• _WHAT THE EXERCISE ASKS_:
Print the data exactly. Omit the pictures.

• _EXERCISE INPUT_:
──────────

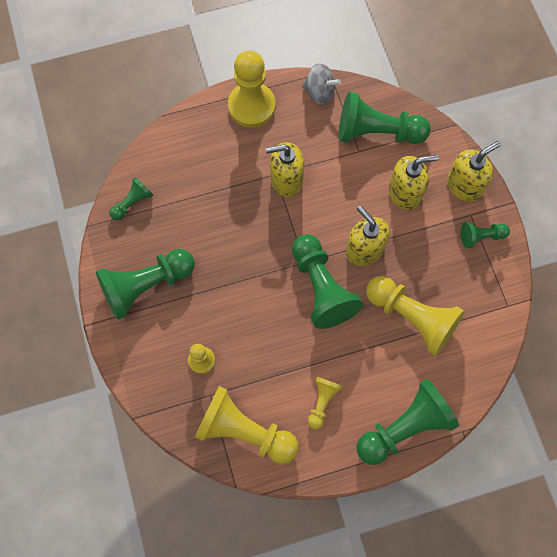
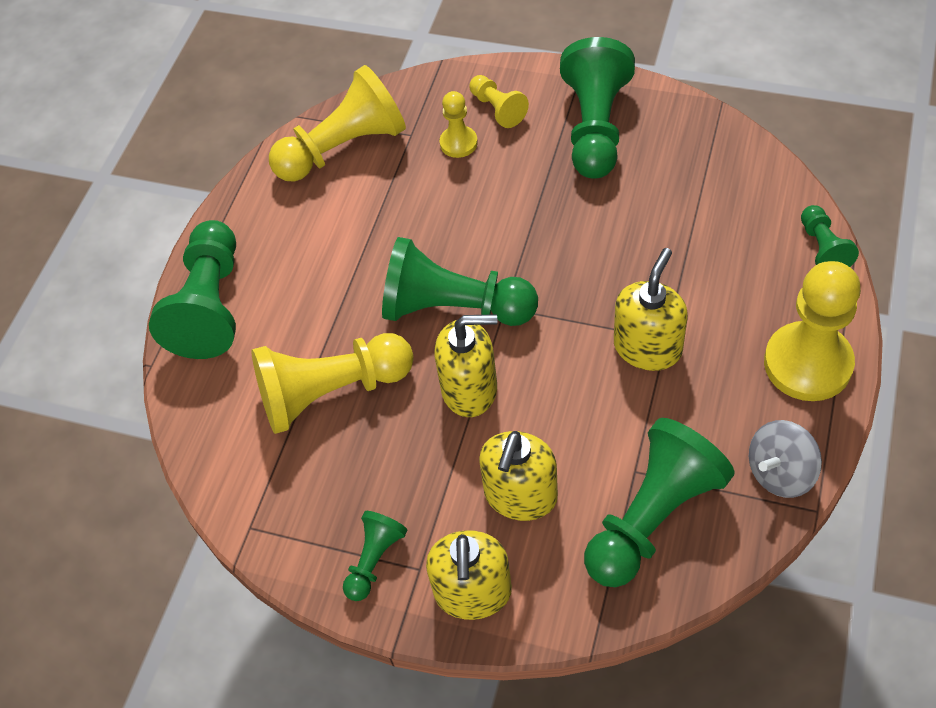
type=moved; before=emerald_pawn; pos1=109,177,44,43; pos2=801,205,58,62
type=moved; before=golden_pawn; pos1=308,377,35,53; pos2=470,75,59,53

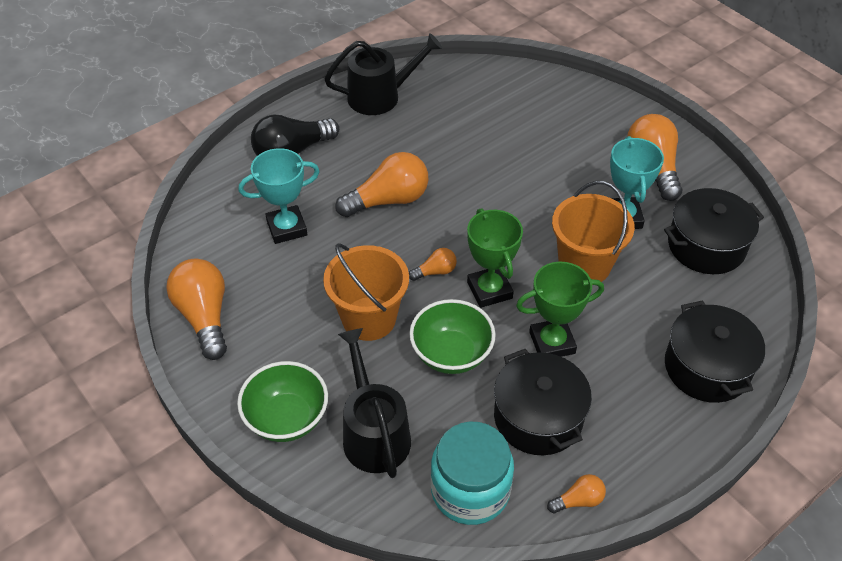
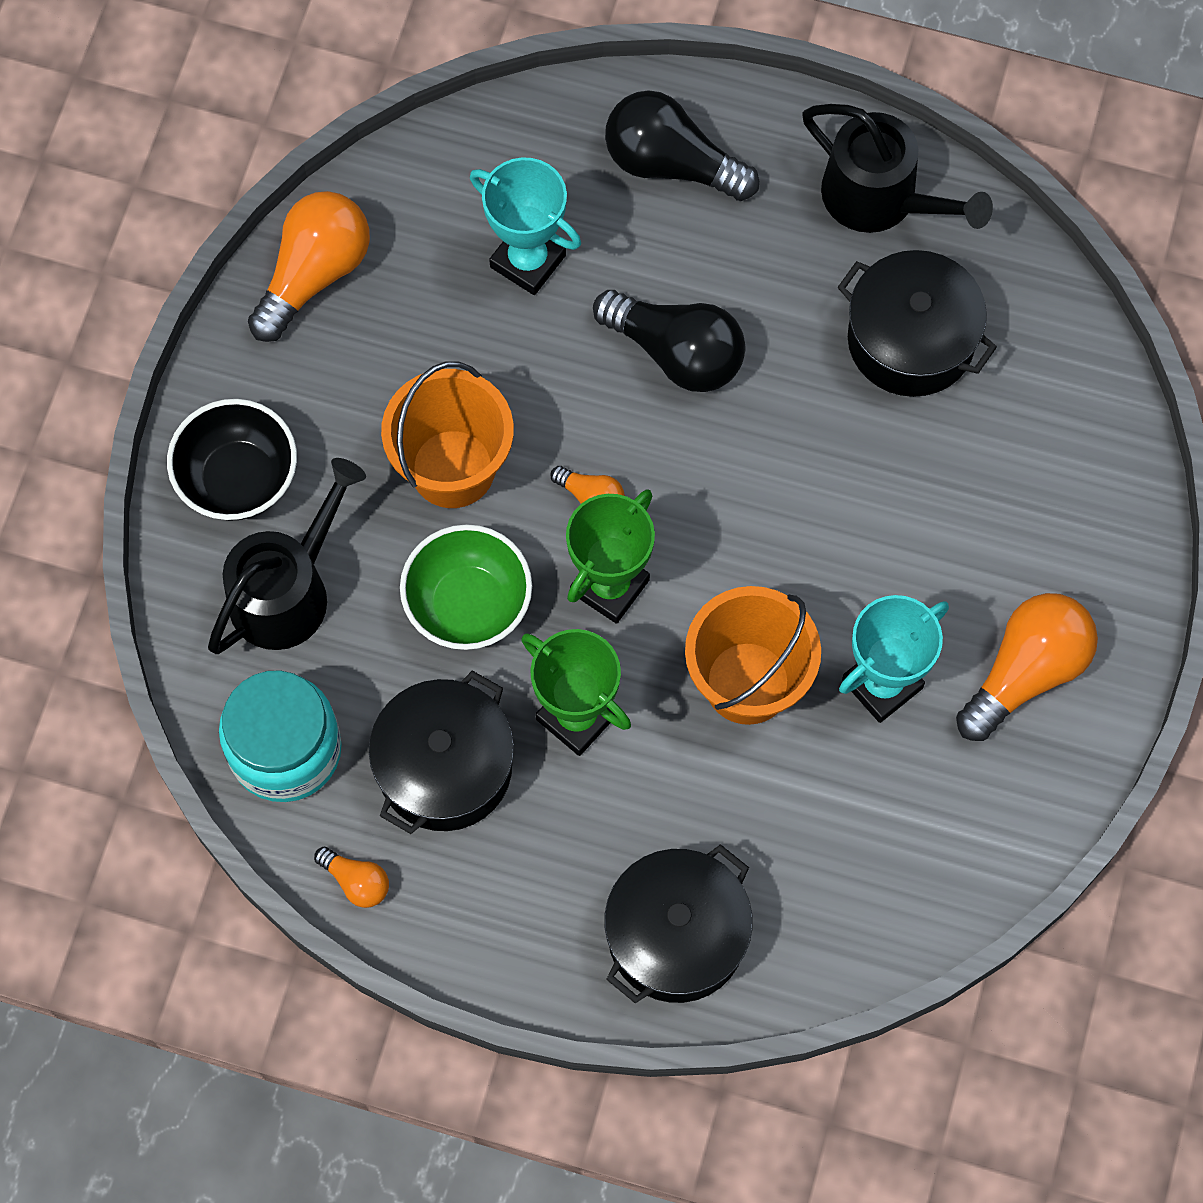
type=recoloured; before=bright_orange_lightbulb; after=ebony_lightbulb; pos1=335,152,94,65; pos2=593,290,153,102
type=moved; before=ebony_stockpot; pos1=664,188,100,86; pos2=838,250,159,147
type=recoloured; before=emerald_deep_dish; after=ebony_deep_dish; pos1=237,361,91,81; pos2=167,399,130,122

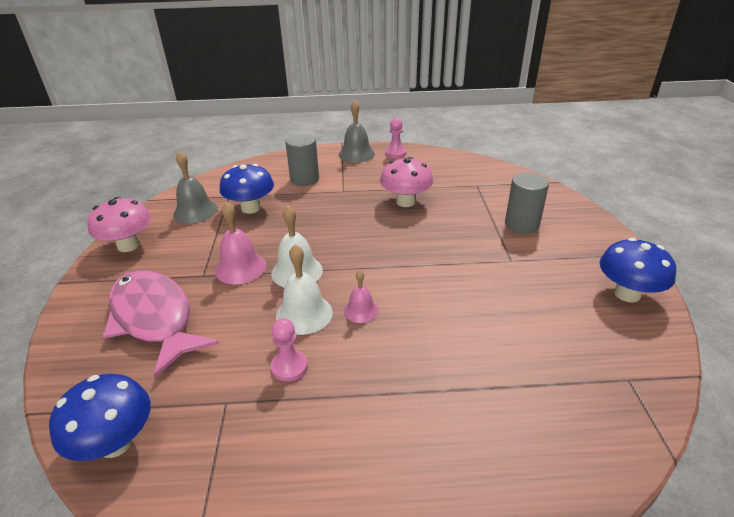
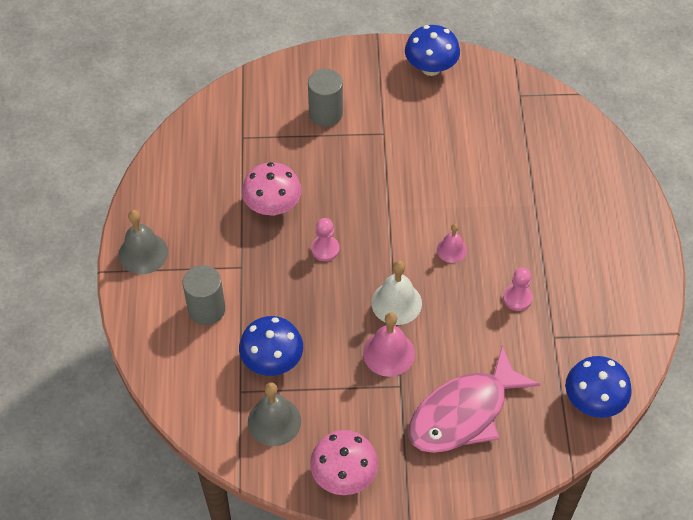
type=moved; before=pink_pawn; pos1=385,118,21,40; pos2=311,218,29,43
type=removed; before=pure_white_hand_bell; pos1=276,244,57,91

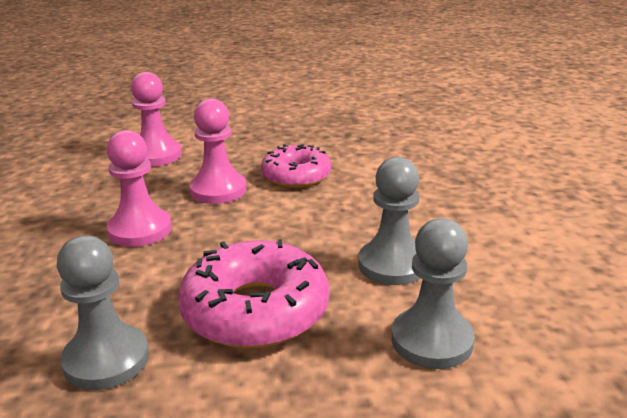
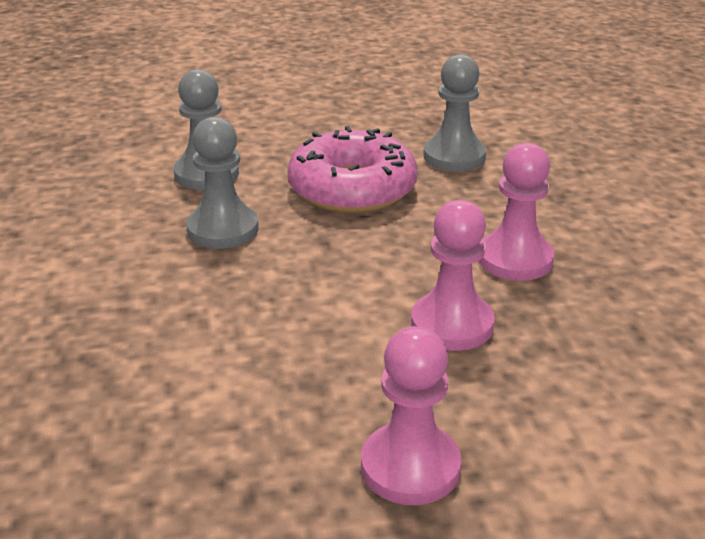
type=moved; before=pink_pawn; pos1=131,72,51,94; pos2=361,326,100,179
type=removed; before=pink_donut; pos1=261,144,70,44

──────────

• _ANSWER TO THE EXERCISE_:
type=moved; before=emerald_pawn; pos1=109,177,44,43; pos2=801,205,58,62
type=moved; before=golden_pawn; pos1=308,377,35,53; pos2=470,75,59,53

type=recoloured; before=bright_orange_lightbulb; after=ebony_lightbulb; pos1=335,152,94,65; pos2=593,290,153,102
type=moved; before=ebony_stockpot; pos1=664,188,100,86; pos2=838,250,159,147
type=recoloured; before=emerald_deep_dish; after=ebony_deep_dish; pos1=237,361,91,81; pos2=167,399,130,122

type=moved; before=pink_pawn; pos1=385,118,21,40; pos2=311,218,29,43
type=removed; before=pure_white_hand_bell; pos1=276,244,57,91

type=moved; before=pink_pawn; pos1=131,72,51,94; pos2=361,326,100,179
type=removed; before=pink_donut; pos1=261,144,70,44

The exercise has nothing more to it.